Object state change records
════════════════════
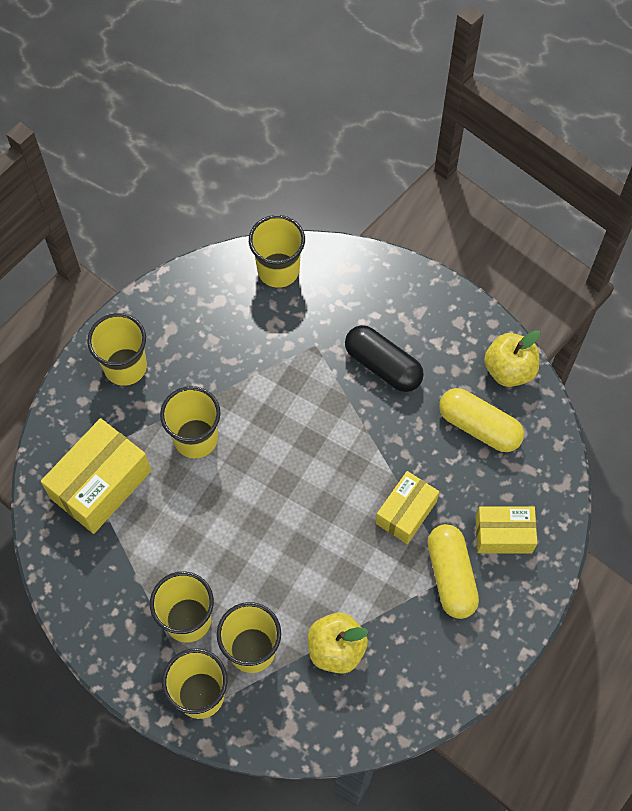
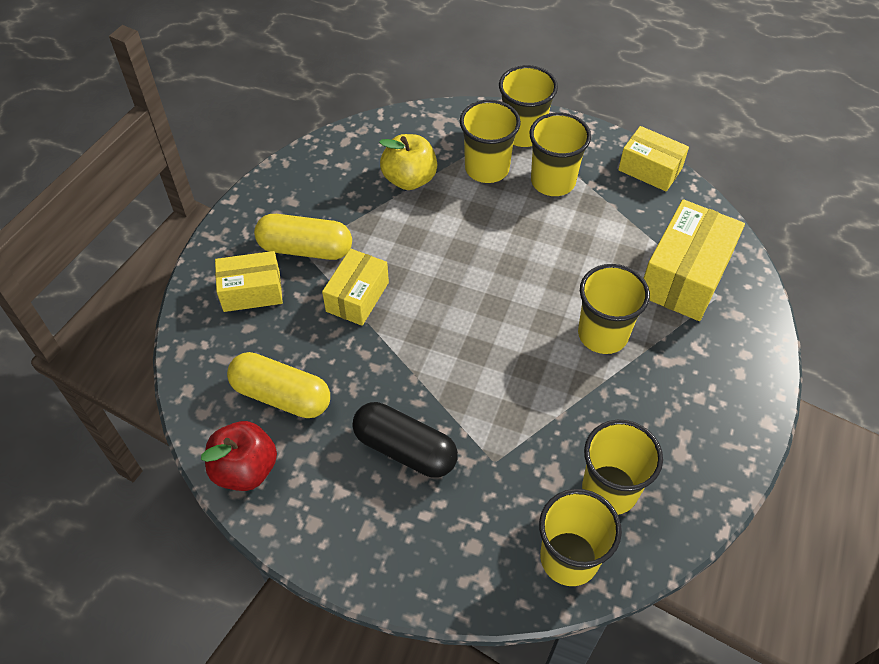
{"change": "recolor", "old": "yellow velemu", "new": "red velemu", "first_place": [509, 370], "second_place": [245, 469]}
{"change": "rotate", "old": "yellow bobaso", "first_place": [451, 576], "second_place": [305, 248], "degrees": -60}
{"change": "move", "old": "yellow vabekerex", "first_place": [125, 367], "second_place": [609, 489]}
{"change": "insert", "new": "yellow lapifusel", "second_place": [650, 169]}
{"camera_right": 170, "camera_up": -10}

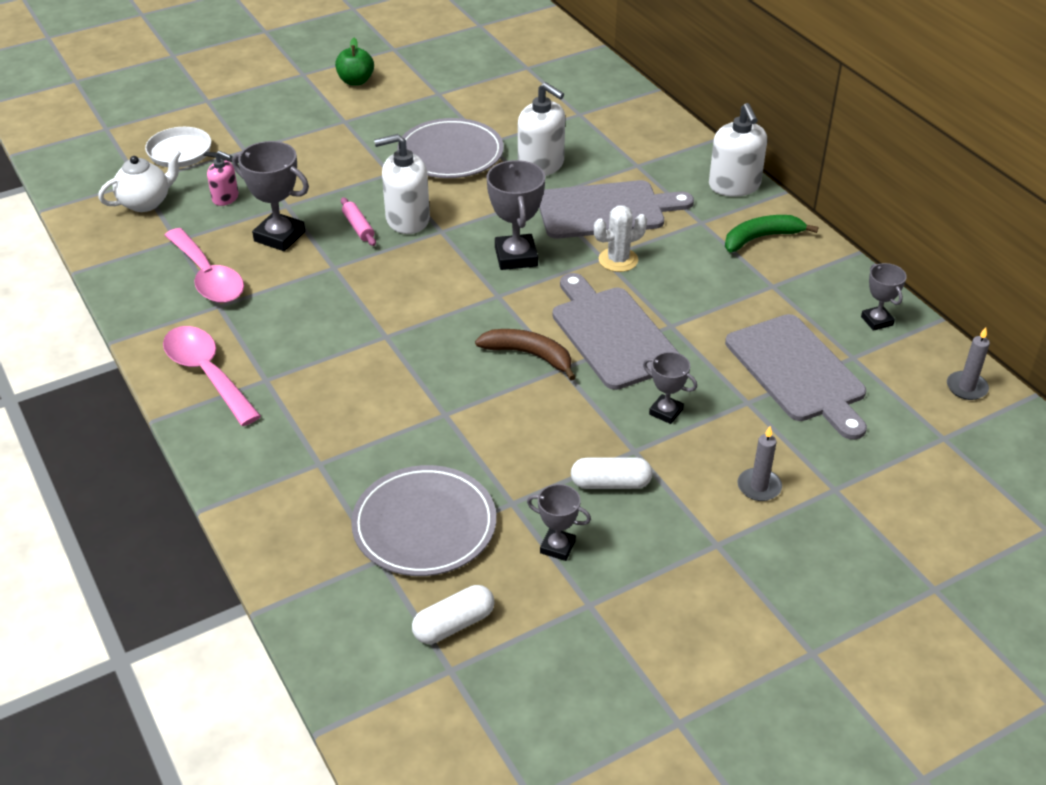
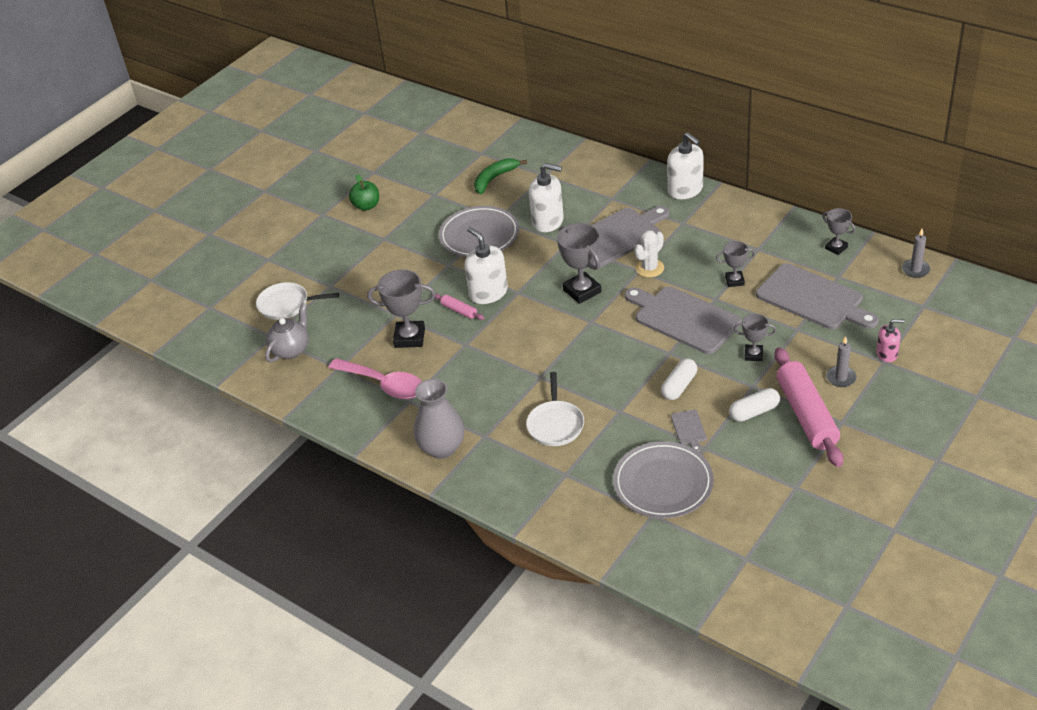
{"change": "recolor", "old": "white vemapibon", "new": "grey vemapibon", "first_place": [146, 202], "second_place": [291, 350]}
{"change": "replace", "old": "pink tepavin", "new": "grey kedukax", "first_place": [207, 373], "second_place": [442, 448]}
{"change": "rotate", "old": "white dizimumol", "first_place": [407, 219], "second_place": [488, 293], "degrees": 90}
{"change": "move", "old": "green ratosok", "first_place": [761, 238], "second_place": [494, 179]}
{"change": "insert", "new": "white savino", "second_place": [555, 424]}
{"change": "move", "old": "white bobaso", "first_place": [454, 624], "second_place": [679, 386]}
{"change": "insert", "new": "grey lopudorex", "second_place": [689, 429]}
{"change": "move", "old": "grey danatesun", "first_place": [557, 547], "second_place": [734, 281]}
{"change": "insert", "new": "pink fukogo", "second_place": [806, 414]}
{"change": "move", "old": "pink dizimumol", "first_place": [225, 198], "second_place": [887, 354]}
{"change": "delete", "old": "brown ratosok", "first_place": [529, 355]}
{"camera_right": -20, "camera_up": 0}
════════════════════
Wherever a line holds the word "yellow", copy that line out of the entries above.

{"change": "recolor", "old": "yellow velemu", "new": "red velemu", "first_place": [509, 370], "second_place": [245, 469]}
{"change": "rotate", "old": "yellow bobaso", "first_place": [451, 576], "second_place": [305, 248], "degrees": -60}
{"change": "move", "old": "yellow vabekerex", "first_place": [125, 367], "second_place": [609, 489]}
{"change": "insert", "new": "yellow lapifusel", "second_place": [650, 169]}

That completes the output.